What is being asked: Please retype each record exactly as it stands below.

Listed records:
>>>
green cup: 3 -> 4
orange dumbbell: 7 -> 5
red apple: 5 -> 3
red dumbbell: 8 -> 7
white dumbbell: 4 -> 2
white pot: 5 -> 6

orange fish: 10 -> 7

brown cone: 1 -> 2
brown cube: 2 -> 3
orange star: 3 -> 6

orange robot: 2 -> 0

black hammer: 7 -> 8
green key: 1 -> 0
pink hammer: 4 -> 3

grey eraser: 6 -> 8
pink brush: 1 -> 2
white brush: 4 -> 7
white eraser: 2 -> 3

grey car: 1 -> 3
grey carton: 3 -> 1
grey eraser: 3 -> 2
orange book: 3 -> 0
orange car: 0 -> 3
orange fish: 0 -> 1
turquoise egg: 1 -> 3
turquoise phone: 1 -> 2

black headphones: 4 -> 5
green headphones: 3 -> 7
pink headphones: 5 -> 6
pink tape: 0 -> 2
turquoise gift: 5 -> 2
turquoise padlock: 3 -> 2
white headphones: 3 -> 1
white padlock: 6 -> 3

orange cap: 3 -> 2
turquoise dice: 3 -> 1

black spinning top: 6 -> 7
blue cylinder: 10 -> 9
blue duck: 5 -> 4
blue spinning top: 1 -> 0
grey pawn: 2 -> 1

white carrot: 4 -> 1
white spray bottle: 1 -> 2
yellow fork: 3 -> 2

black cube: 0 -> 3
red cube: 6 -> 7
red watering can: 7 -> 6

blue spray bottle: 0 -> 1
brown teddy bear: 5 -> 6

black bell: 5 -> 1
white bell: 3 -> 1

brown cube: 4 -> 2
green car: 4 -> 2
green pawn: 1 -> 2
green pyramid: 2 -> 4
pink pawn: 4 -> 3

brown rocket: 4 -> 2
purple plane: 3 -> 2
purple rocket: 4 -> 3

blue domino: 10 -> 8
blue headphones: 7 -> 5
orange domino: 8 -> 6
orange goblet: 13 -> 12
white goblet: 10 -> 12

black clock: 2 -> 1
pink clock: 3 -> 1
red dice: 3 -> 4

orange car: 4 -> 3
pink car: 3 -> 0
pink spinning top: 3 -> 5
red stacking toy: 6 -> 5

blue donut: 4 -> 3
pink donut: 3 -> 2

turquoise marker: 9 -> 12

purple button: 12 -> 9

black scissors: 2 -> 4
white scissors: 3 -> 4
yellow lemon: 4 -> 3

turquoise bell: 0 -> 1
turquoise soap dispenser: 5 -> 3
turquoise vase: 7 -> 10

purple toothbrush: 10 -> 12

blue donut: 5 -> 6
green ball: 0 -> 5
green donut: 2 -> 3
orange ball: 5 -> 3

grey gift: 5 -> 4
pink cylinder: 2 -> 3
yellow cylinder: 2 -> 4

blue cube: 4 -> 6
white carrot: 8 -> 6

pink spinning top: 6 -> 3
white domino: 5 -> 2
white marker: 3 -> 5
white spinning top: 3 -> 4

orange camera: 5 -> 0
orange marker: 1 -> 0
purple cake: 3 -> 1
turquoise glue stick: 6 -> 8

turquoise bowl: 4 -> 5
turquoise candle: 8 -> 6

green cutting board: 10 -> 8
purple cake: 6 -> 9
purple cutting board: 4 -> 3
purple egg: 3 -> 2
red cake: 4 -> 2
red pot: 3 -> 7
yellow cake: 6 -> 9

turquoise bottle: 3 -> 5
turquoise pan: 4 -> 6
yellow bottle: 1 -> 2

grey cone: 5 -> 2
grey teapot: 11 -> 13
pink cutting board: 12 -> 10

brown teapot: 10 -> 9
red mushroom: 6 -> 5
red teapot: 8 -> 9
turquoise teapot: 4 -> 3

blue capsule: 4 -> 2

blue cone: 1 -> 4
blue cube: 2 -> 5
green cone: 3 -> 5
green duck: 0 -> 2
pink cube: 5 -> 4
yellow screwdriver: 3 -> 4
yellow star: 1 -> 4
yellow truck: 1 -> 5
<<<
Completed exercise:
green cup: 3 -> 4
orange dumbbell: 7 -> 5
red apple: 5 -> 3
red dumbbell: 8 -> 7
white dumbbell: 4 -> 2
white pot: 5 -> 6

orange fish: 10 -> 7

brown cone: 1 -> 2
brown cube: 2 -> 3
orange star: 3 -> 6

orange robot: 2 -> 0

black hammer: 7 -> 8
green key: 1 -> 0
pink hammer: 4 -> 3

grey eraser: 6 -> 8
pink brush: 1 -> 2
white brush: 4 -> 7
white eraser: 2 -> 3

grey car: 1 -> 3
grey carton: 3 -> 1
grey eraser: 3 -> 2
orange book: 3 -> 0
orange car: 0 -> 3
orange fish: 0 -> 1
turquoise egg: 1 -> 3
turquoise phone: 1 -> 2

black headphones: 4 -> 5
green headphones: 3 -> 7
pink headphones: 5 -> 6
pink tape: 0 -> 2
turquoise gift: 5 -> 2
turquoise padlock: 3 -> 2
white headphones: 3 -> 1
white padlock: 6 -> 3

orange cap: 3 -> 2
turquoise dice: 3 -> 1

black spinning top: 6 -> 7
blue cylinder: 10 -> 9
blue duck: 5 -> 4
blue spinning top: 1 -> 0
grey pawn: 2 -> 1

white carrot: 4 -> 1
white spray bottle: 1 -> 2
yellow fork: 3 -> 2

black cube: 0 -> 3
red cube: 6 -> 7
red watering can: 7 -> 6

blue spray bottle: 0 -> 1
brown teddy bear: 5 -> 6

black bell: 5 -> 1
white bell: 3 -> 1

brown cube: 4 -> 2
green car: 4 -> 2
green pawn: 1 -> 2
green pyramid: 2 -> 4
pink pawn: 4 -> 3

brown rocket: 4 -> 2
purple plane: 3 -> 2
purple rocket: 4 -> 3

blue domino: 10 -> 8
blue headphones: 7 -> 5
orange domino: 8 -> 6
orange goblet: 13 -> 12
white goblet: 10 -> 12

black clock: 2 -> 1
pink clock: 3 -> 1
red dice: 3 -> 4

orange car: 4 -> 3
pink car: 3 -> 0
pink spinning top: 3 -> 5
red stacking toy: 6 -> 5

blue donut: 4 -> 3
pink donut: 3 -> 2

turquoise marker: 9 -> 12

purple button: 12 -> 9

black scissors: 2 -> 4
white scissors: 3 -> 4
yellow lemon: 4 -> 3

turquoise bell: 0 -> 1
turquoise soap dispenser: 5 -> 3
turquoise vase: 7 -> 10

purple toothbrush: 10 -> 12

blue donut: 5 -> 6
green ball: 0 -> 5
green donut: 2 -> 3
orange ball: 5 -> 3

grey gift: 5 -> 4
pink cylinder: 2 -> 3
yellow cylinder: 2 -> 4

blue cube: 4 -> 6
white carrot: 8 -> 6

pink spinning top: 6 -> 3
white domino: 5 -> 2
white marker: 3 -> 5
white spinning top: 3 -> 4

orange camera: 5 -> 0
orange marker: 1 -> 0
purple cake: 3 -> 1
turquoise glue stick: 6 -> 8

turquoise bowl: 4 -> 5
turquoise candle: 8 -> 6

green cutting board: 10 -> 8
purple cake: 6 -> 9
purple cutting board: 4 -> 3
purple egg: 3 -> 2
red cake: 4 -> 2
red pot: 3 -> 7
yellow cake: 6 -> 9

turquoise bottle: 3 -> 5
turquoise pan: 4 -> 6
yellow bottle: 1 -> 2

grey cone: 5 -> 2
grey teapot: 11 -> 13
pink cutting board: 12 -> 10

brown teapot: 10 -> 9
red mushroom: 6 -> 5
red teapot: 8 -> 9
turquoise teapot: 4 -> 3

blue capsule: 4 -> 2

blue cone: 1 -> 4
blue cube: 2 -> 5
green cone: 3 -> 5
green duck: 0 -> 2
pink cube: 5 -> 4
yellow screwdriver: 3 -> 4
yellow star: 1 -> 4
yellow truck: 1 -> 5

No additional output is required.